--- EXERCISE BRIEF ---
Starting at the line below that contains "none -> lime 1x1 brick [798,423,841,466]", print each line through the end of the records exactly as it appears.
*** Opening LISTED RECORDS ***
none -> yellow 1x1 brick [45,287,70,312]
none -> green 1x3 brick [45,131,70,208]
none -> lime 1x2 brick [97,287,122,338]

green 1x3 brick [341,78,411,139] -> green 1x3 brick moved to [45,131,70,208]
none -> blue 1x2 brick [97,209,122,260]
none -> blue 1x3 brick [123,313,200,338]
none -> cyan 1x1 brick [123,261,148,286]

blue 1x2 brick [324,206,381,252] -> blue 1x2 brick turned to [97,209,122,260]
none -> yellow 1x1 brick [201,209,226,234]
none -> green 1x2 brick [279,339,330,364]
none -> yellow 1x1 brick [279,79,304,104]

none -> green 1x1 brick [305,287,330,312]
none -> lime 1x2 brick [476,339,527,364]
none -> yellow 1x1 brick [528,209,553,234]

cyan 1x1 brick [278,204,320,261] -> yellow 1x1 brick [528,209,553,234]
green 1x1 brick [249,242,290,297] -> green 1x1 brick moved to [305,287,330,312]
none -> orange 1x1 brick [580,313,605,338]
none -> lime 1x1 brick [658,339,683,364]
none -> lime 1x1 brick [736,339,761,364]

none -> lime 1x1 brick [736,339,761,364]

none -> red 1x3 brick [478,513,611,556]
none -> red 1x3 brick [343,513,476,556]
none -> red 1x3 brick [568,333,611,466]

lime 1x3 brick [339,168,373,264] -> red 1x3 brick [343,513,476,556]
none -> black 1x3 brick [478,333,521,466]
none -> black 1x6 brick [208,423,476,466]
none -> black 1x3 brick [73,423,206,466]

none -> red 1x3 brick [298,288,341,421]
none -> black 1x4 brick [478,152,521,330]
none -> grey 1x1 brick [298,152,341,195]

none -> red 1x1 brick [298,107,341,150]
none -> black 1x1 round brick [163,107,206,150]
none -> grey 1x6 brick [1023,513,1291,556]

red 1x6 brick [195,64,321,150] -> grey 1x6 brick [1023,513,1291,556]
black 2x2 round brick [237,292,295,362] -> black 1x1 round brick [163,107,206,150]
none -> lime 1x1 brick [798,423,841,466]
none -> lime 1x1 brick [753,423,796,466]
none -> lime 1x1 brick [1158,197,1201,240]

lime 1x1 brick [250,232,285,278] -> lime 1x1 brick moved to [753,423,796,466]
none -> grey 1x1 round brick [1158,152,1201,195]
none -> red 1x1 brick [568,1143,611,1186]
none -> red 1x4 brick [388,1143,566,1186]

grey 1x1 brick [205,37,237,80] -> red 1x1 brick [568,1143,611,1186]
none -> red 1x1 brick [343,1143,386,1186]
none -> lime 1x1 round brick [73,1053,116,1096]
*** Closing LISTED RECORDS ***
--- RESPONSE TO THIS EXERCISE ---
none -> lime 1x1 brick [798,423,841,466]
none -> lime 1x1 brick [753,423,796,466]
none -> lime 1x1 brick [1158,197,1201,240]

lime 1x1 brick [250,232,285,278] -> lime 1x1 brick moved to [753,423,796,466]
none -> grey 1x1 round brick [1158,152,1201,195]
none -> red 1x1 brick [568,1143,611,1186]
none -> red 1x4 brick [388,1143,566,1186]

grey 1x1 brick [205,37,237,80] -> red 1x1 brick [568,1143,611,1186]
none -> red 1x1 brick [343,1143,386,1186]
none -> lime 1x1 round brick [73,1053,116,1096]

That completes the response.